| REQUIREMENT |
Look below for the line holding "pink strawberry: none" and the line holding "yellow banana: none". Repeat those two and everything between, exactly.

| EXERCISE INPUTS |
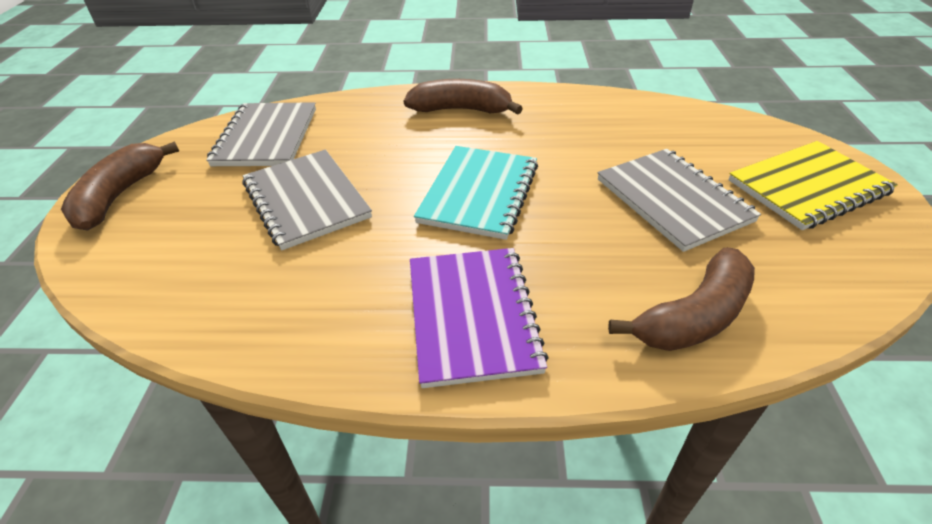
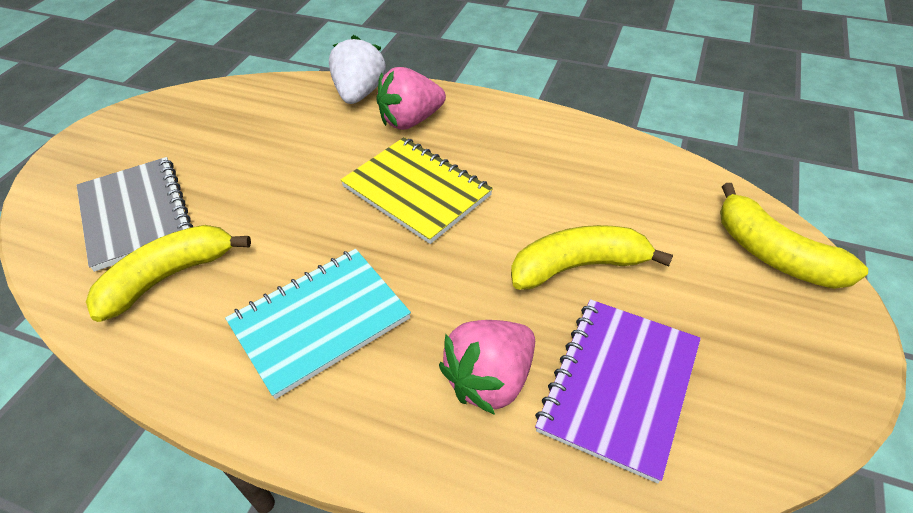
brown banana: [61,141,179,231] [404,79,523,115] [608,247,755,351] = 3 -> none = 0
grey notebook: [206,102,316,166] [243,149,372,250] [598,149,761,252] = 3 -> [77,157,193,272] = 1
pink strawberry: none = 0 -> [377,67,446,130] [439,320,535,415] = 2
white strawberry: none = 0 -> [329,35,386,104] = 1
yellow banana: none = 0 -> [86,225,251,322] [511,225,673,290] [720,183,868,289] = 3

==

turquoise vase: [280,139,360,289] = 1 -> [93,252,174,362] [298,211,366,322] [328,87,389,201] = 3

* * *

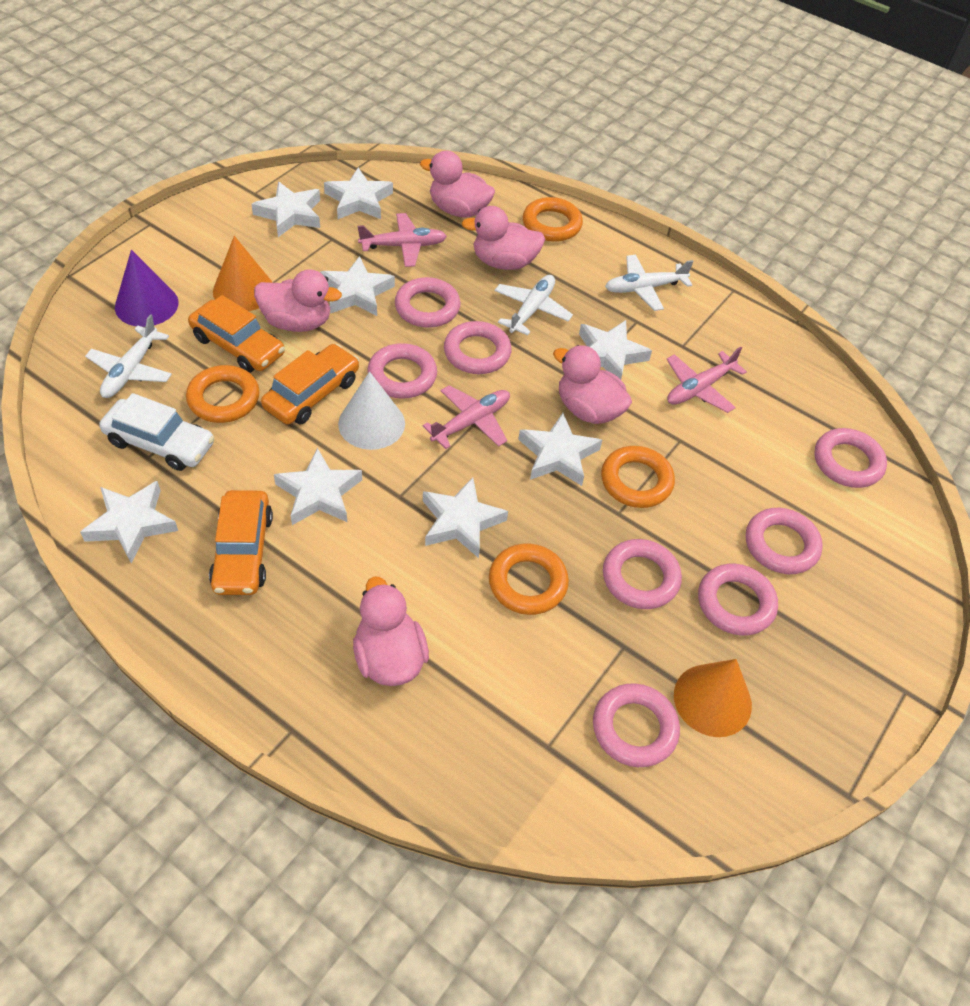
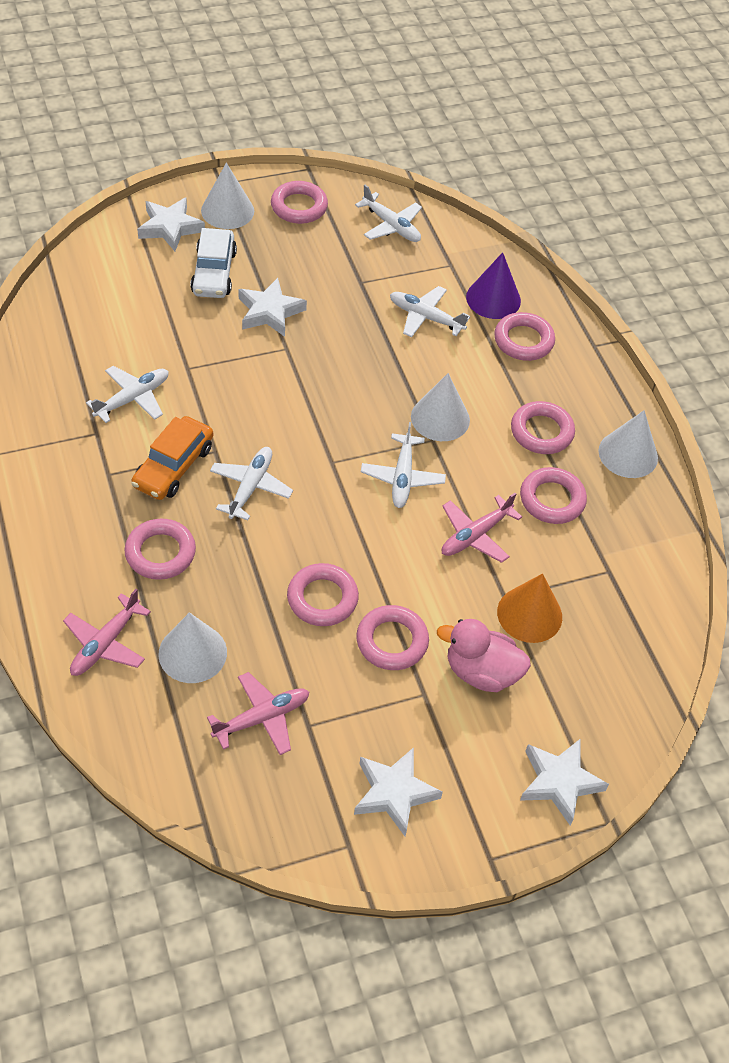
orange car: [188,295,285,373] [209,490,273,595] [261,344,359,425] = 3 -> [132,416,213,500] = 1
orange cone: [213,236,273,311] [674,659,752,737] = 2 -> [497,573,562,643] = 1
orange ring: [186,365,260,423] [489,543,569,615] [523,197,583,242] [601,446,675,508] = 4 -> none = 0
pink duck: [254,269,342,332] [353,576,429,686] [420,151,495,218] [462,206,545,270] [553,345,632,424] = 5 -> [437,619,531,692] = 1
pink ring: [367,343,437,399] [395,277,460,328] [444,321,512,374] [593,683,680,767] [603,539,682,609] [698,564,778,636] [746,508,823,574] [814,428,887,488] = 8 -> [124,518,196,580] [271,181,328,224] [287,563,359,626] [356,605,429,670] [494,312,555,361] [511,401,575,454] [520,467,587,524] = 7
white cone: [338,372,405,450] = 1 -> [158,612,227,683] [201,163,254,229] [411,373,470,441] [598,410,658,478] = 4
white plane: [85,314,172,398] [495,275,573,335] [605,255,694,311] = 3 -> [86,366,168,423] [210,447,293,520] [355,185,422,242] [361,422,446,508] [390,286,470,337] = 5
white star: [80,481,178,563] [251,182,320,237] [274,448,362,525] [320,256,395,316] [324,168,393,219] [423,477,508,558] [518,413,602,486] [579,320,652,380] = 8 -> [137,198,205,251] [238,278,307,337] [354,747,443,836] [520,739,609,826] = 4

| COMPLETED EXERCISE |
pink strawberry: none = 0 -> [377,67,446,130] [439,320,535,415] = 2
white strawberry: none = 0 -> [329,35,386,104] = 1
yellow banana: none = 0 -> [86,225,251,322] [511,225,673,290] [720,183,868,289] = 3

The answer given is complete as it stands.